Emit an exact copy of the lines running from the start of the records to the line containing "U2: NOR 74HC02", both included.

Version difference data:
-- Opening Marker --

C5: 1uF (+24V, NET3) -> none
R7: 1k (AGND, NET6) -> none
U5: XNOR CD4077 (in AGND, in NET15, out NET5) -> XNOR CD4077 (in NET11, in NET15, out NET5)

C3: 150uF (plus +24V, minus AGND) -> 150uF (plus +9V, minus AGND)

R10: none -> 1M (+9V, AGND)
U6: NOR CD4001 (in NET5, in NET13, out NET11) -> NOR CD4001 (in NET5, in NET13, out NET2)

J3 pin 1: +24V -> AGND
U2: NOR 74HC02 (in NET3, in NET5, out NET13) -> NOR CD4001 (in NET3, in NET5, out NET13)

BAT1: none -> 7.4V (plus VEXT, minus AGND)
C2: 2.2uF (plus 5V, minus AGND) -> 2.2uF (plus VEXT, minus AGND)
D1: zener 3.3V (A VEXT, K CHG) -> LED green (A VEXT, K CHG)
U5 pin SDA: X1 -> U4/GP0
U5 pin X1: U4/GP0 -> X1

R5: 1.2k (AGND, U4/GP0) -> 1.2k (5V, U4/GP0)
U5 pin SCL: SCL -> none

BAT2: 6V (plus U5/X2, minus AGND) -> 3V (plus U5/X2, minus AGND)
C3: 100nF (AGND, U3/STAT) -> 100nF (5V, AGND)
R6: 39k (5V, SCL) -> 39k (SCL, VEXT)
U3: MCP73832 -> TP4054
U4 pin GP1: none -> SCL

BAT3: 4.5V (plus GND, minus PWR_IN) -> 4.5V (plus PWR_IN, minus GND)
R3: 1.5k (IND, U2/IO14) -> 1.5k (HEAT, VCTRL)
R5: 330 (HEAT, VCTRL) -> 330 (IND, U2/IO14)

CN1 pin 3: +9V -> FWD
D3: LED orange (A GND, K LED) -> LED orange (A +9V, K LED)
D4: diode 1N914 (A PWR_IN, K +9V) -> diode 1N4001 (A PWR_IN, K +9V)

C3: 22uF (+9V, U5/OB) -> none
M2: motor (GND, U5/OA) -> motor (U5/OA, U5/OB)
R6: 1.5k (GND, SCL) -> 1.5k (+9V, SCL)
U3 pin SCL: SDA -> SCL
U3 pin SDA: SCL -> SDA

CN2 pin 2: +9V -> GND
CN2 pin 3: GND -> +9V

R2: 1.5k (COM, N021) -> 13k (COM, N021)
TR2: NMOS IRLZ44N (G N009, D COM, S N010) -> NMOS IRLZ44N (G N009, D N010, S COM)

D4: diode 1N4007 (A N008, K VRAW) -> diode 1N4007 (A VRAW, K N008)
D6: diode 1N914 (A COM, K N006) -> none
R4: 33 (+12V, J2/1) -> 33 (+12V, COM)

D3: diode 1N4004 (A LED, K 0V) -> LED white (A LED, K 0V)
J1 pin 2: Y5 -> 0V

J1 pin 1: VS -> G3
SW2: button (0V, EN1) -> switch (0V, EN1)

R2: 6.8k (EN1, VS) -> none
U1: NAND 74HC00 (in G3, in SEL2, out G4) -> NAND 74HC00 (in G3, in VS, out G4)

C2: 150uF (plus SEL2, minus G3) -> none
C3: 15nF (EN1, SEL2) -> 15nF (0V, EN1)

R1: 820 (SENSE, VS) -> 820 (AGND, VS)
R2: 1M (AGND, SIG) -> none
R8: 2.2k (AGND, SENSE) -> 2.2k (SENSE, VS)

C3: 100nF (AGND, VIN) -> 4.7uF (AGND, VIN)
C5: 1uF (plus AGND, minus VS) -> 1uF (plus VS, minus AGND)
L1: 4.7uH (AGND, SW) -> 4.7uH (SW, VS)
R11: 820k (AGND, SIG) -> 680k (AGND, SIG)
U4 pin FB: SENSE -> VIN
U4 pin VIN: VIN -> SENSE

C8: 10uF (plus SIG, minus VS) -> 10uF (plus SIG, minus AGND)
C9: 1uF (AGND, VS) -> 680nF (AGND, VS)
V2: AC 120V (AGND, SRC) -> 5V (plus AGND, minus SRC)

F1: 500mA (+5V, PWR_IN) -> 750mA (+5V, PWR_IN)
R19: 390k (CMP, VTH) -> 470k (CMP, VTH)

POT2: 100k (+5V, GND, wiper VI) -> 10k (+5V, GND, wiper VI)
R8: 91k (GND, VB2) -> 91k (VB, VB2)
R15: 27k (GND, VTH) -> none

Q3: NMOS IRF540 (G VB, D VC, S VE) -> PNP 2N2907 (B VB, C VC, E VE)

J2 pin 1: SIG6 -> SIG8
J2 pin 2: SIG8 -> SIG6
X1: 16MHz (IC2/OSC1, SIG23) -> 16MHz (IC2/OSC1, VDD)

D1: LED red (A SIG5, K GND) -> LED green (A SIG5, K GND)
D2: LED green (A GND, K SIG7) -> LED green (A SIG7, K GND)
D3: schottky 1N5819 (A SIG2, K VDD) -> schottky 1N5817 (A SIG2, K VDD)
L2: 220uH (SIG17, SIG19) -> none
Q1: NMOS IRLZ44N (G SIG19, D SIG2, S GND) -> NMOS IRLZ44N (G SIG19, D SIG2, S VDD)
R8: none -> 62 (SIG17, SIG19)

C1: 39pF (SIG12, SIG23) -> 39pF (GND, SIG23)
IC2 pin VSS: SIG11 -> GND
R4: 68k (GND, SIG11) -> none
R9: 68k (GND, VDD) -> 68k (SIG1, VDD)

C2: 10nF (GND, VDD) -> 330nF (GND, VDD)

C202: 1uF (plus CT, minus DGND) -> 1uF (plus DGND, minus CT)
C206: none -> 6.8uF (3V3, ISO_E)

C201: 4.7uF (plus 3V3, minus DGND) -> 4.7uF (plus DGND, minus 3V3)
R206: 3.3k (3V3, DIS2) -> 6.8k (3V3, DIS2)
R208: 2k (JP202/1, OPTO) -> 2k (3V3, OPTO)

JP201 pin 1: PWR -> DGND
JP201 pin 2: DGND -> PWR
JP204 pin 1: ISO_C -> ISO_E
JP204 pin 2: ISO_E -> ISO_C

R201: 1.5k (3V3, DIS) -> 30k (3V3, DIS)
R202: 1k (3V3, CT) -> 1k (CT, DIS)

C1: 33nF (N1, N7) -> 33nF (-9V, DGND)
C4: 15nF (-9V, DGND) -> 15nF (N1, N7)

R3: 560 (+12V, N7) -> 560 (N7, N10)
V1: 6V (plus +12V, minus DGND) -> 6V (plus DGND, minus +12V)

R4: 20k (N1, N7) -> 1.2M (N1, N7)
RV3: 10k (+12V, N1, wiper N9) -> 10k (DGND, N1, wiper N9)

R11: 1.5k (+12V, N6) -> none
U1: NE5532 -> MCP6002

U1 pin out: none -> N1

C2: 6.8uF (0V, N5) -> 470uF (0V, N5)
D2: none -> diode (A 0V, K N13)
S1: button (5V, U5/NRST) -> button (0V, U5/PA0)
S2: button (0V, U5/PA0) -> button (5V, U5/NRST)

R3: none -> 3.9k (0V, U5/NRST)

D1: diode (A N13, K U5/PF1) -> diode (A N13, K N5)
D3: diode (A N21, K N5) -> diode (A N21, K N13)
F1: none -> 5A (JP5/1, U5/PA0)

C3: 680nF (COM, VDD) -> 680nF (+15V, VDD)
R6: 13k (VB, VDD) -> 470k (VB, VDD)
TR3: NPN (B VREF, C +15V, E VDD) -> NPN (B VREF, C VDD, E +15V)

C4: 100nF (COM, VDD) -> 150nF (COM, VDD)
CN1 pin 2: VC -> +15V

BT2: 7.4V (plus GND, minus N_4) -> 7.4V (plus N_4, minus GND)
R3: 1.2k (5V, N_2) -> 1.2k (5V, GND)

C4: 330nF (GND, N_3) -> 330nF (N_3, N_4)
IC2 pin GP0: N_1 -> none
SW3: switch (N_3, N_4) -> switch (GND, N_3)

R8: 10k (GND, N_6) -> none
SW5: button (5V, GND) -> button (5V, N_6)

-- Closing Marker --

■ **ANSWER BELOW**
C5: 1uF (+24V, NET3) -> none
R7: 1k (AGND, NET6) -> none
U5: XNOR CD4077 (in AGND, in NET15, out NET5) -> XNOR CD4077 (in NET11, in NET15, out NET5)

C3: 150uF (plus +24V, minus AGND) -> 150uF (plus +9V, minus AGND)

R10: none -> 1M (+9V, AGND)
U6: NOR CD4001 (in NET5, in NET13, out NET11) -> NOR CD4001 (in NET5, in NET13, out NET2)

J3 pin 1: +24V -> AGND
U2: NOR 74HC02 (in NET3, in NET5, out NET13) -> NOR CD4001 (in NET3, in NET5, out NET13)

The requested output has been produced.